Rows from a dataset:
==================================================
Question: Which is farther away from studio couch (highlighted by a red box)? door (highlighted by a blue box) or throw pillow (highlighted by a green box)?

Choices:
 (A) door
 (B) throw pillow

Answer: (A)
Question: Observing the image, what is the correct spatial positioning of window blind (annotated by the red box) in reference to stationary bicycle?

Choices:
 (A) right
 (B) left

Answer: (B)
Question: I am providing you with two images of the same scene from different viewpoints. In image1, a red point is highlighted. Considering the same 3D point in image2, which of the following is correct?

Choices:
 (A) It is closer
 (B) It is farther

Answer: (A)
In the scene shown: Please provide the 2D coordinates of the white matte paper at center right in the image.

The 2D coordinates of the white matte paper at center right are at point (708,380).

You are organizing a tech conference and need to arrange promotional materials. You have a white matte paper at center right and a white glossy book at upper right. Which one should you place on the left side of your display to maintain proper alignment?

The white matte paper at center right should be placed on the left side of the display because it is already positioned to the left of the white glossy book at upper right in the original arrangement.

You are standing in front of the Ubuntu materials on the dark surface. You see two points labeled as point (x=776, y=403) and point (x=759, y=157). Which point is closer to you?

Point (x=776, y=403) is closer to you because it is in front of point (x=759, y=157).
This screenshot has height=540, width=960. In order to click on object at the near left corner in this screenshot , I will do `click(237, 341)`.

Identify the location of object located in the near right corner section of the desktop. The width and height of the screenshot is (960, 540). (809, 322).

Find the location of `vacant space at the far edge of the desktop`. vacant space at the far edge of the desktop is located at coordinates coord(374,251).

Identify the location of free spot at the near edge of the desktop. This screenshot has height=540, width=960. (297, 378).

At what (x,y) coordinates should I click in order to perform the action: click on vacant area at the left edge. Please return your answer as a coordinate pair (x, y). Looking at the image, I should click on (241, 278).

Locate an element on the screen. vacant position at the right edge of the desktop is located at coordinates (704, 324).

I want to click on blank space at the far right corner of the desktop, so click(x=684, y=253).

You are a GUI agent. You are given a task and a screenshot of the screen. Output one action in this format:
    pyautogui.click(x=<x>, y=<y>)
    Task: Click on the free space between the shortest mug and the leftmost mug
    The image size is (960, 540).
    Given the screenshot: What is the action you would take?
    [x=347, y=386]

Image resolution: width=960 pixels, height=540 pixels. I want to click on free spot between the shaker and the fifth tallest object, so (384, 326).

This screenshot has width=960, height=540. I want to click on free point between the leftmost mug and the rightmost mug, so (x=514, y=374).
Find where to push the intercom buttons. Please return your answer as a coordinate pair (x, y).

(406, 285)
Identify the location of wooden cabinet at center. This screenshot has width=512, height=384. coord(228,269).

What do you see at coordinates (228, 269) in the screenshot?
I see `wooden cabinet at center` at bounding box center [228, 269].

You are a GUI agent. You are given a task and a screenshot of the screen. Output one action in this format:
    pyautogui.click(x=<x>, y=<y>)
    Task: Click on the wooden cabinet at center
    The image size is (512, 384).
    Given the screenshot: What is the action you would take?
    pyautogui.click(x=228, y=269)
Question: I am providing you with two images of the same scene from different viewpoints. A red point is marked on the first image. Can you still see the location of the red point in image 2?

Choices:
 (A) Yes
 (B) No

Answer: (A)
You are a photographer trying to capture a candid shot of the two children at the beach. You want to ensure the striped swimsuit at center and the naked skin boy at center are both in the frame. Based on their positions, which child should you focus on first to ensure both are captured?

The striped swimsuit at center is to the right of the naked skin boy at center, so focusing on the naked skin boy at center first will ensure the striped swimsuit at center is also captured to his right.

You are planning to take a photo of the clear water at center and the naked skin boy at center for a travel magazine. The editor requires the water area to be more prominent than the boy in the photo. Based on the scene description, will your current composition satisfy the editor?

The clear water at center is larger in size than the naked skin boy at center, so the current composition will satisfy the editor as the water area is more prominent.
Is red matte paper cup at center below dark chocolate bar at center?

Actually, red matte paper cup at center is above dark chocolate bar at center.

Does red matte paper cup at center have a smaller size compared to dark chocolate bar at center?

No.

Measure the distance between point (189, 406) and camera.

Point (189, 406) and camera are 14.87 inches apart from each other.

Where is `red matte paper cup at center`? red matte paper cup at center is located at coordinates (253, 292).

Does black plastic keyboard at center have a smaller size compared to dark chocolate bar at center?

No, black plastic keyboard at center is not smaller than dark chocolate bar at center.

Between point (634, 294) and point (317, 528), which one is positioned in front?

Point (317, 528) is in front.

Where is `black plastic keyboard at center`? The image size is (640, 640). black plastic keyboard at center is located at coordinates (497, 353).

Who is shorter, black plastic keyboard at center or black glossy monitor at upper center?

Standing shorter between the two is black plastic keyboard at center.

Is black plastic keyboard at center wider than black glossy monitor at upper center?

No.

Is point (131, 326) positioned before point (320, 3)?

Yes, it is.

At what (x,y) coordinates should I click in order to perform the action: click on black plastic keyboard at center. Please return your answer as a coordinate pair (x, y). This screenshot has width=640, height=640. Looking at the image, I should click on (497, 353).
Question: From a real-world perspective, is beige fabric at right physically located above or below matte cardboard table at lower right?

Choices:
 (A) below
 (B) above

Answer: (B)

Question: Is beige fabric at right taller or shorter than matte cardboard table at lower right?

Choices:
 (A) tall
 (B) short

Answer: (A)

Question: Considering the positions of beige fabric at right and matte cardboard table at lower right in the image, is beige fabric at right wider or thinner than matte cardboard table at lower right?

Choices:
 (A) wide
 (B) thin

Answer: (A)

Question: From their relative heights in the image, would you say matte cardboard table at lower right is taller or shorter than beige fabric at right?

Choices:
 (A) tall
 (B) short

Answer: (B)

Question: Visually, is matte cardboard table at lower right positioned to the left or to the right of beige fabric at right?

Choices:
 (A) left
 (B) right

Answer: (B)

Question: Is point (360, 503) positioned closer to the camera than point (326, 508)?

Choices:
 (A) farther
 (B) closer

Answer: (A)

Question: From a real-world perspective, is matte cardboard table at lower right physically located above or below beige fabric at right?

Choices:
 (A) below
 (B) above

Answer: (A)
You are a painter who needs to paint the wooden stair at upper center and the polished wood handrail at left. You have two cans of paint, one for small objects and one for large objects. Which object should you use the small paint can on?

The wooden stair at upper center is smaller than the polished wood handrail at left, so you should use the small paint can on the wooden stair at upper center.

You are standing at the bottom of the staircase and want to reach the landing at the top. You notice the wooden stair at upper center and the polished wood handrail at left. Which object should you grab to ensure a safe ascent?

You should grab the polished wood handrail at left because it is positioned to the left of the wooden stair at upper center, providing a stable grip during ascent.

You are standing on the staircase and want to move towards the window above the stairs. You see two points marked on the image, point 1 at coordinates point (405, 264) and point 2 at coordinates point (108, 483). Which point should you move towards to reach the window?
==================================================
Copy out every one of the rows above word for word.

Question: Which is farther away from studio couch (highlighted by a red box)? door (highlighted by a blue box) or throw pillow (highlighted by a green box)?

Choices:
 (A) door
 (B) throw pillow

Answer: (A)
Question: Observing the image, what is the correct spatial positioning of window blind (annotated by the red box) in reference to stationary bicycle?

Choices:
 (A) right
 (B) left

Answer: (B)
Question: I am providing you with two images of the same scene from different viewpoints. In image1, a red point is highlighted. Considering the same 3D point in image2, which of the following is correct?

Choices:
 (A) It is closer
 (B) It is farther

Answer: (A)
In the scene shown: Please provide the 2D coordinates of the white matte paper at center right in the image.

The 2D coordinates of the white matte paper at center right are at point (708,380).

You are organizing a tech conference and need to arrange promotional materials. You have a white matte paper at center right and a white glossy book at upper right. Which one should you place on the left side of your display to maintain proper alignment?

The white matte paper at center right should be placed on the left side of the display because it is already positioned to the left of the white glossy book at upper right in the original arrangement.

You are standing in front of the Ubuntu materials on the dark surface. You see two points labeled as point (x=776, y=403) and point (x=759, y=157). Which point is closer to you?

Point (x=776, y=403) is closer to you because it is in front of point (x=759, y=157).
This screenshot has height=540, width=960. In order to click on object at the near left corner in this screenshot , I will do `click(237, 341)`.

Identify the location of object located in the near right corner section of the desktop. The width and height of the screenshot is (960, 540). (809, 322).

Find the location of `vacant space at the far edge of the desktop`. vacant space at the far edge of the desktop is located at coordinates coord(374,251).

Identify the location of free spot at the near edge of the desktop. This screenshot has height=540, width=960. (297, 378).

At what (x,y) coordinates should I click in order to perform the action: click on vacant area at the left edge. Please return your answer as a coordinate pair (x, y). Looking at the image, I should click on (241, 278).

Locate an element on the screen. vacant position at the right edge of the desktop is located at coordinates (704, 324).

I want to click on blank space at the far right corner of the desktop, so click(x=684, y=253).

You are a GUI agent. You are given a task and a screenshot of the screen. Output one action in this format:
    pyautogui.click(x=<x>, y=<y>)
    Task: Click on the free space between the shortest mug and the leftmost mug
    The image size is (960, 540).
    Given the screenshot: What is the action you would take?
    [x=347, y=386]

Image resolution: width=960 pixels, height=540 pixels. I want to click on free spot between the shaker and the fifth tallest object, so (384, 326).

This screenshot has width=960, height=540. I want to click on free point between the leftmost mug and the rightmost mug, so (x=514, y=374).
Find where to push the intercom buttons. Please return your answer as a coordinate pair (x, y).

(406, 285)
Identify the location of wooden cabinet at center. This screenshot has width=512, height=384. coord(228,269).

What do you see at coordinates (228, 269) in the screenshot?
I see `wooden cabinet at center` at bounding box center [228, 269].

You are a GUI agent. You are given a task and a screenshot of the screen. Output one action in this format:
    pyautogui.click(x=<x>, y=<y>)
    Task: Click on the wooden cabinet at center
    The image size is (512, 384).
    Given the screenshot: What is the action you would take?
    pyautogui.click(x=228, y=269)
Question: I am providing you with two images of the same scene from different viewpoints. A red point is marked on the first image. Can you still see the location of the red point in image 2?

Choices:
 (A) Yes
 (B) No

Answer: (A)
You are a photographer trying to capture a candid shot of the two children at the beach. You want to ensure the striped swimsuit at center and the naked skin boy at center are both in the frame. Based on their positions, which child should you focus on first to ensure both are captured?

The striped swimsuit at center is to the right of the naked skin boy at center, so focusing on the naked skin boy at center first will ensure the striped swimsuit at center is also captured to his right.

You are planning to take a photo of the clear water at center and the naked skin boy at center for a travel magazine. The editor requires the water area to be more prominent than the boy in the photo. Based on the scene description, will your current composition satisfy the editor?

The clear water at center is larger in size than the naked skin boy at center, so the current composition will satisfy the editor as the water area is more prominent.
Is red matte paper cup at center below dark chocolate bar at center?

Actually, red matte paper cup at center is above dark chocolate bar at center.

Does red matte paper cup at center have a smaller size compared to dark chocolate bar at center?

No.

Measure the distance between point (189, 406) and camera.

Point (189, 406) and camera are 14.87 inches apart from each other.

Where is `red matte paper cup at center`? red matte paper cup at center is located at coordinates (253, 292).

Does black plastic keyboard at center have a smaller size compared to dark chocolate bar at center?

No, black plastic keyboard at center is not smaller than dark chocolate bar at center.

Between point (634, 294) and point (317, 528), which one is positioned in front?

Point (317, 528) is in front.

Where is `black plastic keyboard at center`? The image size is (640, 640). black plastic keyboard at center is located at coordinates (497, 353).

Who is shorter, black plastic keyboard at center or black glossy monitor at upper center?

Standing shorter between the two is black plastic keyboard at center.

Is black plastic keyboard at center wider than black glossy monitor at upper center?

No.

Is point (131, 326) positioned before point (320, 3)?

Yes, it is.

At what (x,y) coordinates should I click in order to perform the action: click on black plastic keyboard at center. Please return your answer as a coordinate pair (x, y). This screenshot has width=640, height=640. Looking at the image, I should click on (497, 353).
Question: From a real-world perspective, is beige fabric at right physically located above or below matte cardboard table at lower right?

Choices:
 (A) below
 (B) above

Answer: (B)

Question: Is beige fabric at right taller or shorter than matte cardboard table at lower right?

Choices:
 (A) tall
 (B) short

Answer: (A)

Question: Considering the positions of beige fabric at right and matte cardboard table at lower right in the image, is beige fabric at right wider or thinner than matte cardboard table at lower right?

Choices:
 (A) wide
 (B) thin

Answer: (A)

Question: From their relative heights in the image, would you say matte cardboard table at lower right is taller or shorter than beige fabric at right?

Choices:
 (A) tall
 (B) short

Answer: (B)

Question: Visually, is matte cardboard table at lower right positioned to the left or to the right of beige fabric at right?

Choices:
 (A) left
 (B) right

Answer: (B)

Question: Is point (360, 503) positioned closer to the camera than point (326, 508)?

Choices:
 (A) farther
 (B) closer

Answer: (A)

Question: From a real-world perspective, is matte cardboard table at lower right physically located above or below beige fabric at right?

Choices:
 (A) below
 (B) above

Answer: (A)
You are a painter who needs to paint the wooden stair at upper center and the polished wood handrail at left. You have two cans of paint, one for small objects and one for large objects. Which object should you use the small paint can on?

The wooden stair at upper center is smaller than the polished wood handrail at left, so you should use the small paint can on the wooden stair at upper center.

You are standing at the bottom of the staircase and want to reach the landing at the top. You notice the wooden stair at upper center and the polished wood handrail at left. Which object should you grab to ensure a safe ascent?

You should grab the polished wood handrail at left because it is positioned to the left of the wooden stair at upper center, providing a stable grip during ascent.

You are standing on the staircase and want to move towards the window above the stairs. You see two points marked on the image, point 1 at coordinates point (405, 264) and point 2 at coordinates point (108, 483). Which point should you move towards to reach the window?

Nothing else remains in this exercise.